## WHAT TO WORK ON
Pick every line from the data that holds the word "none".

## DATA IN THIS EXERCISE
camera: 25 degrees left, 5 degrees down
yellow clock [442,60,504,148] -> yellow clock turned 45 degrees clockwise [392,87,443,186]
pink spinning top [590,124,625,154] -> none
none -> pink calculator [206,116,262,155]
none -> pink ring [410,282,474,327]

--

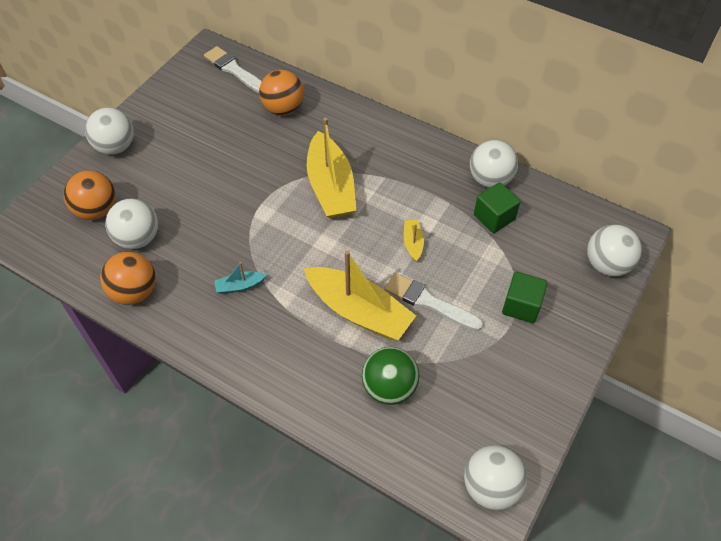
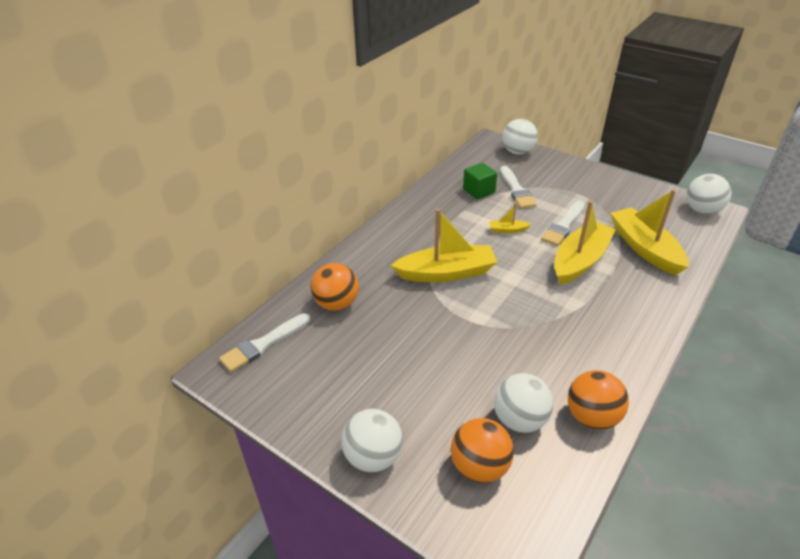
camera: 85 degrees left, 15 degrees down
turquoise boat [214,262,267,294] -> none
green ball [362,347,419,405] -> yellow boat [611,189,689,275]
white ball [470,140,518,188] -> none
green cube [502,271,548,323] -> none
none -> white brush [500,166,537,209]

==

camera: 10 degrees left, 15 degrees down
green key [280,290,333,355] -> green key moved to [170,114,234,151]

## EXERCISE ANSWER
pink spinning top [590,124,625,154] -> none
none -> pink calculator [206,116,262,155]
none -> pink ring [410,282,474,327]
turquoise boat [214,262,267,294] -> none
white ball [470,140,518,188] -> none
green cube [502,271,548,323] -> none
none -> white brush [500,166,537,209]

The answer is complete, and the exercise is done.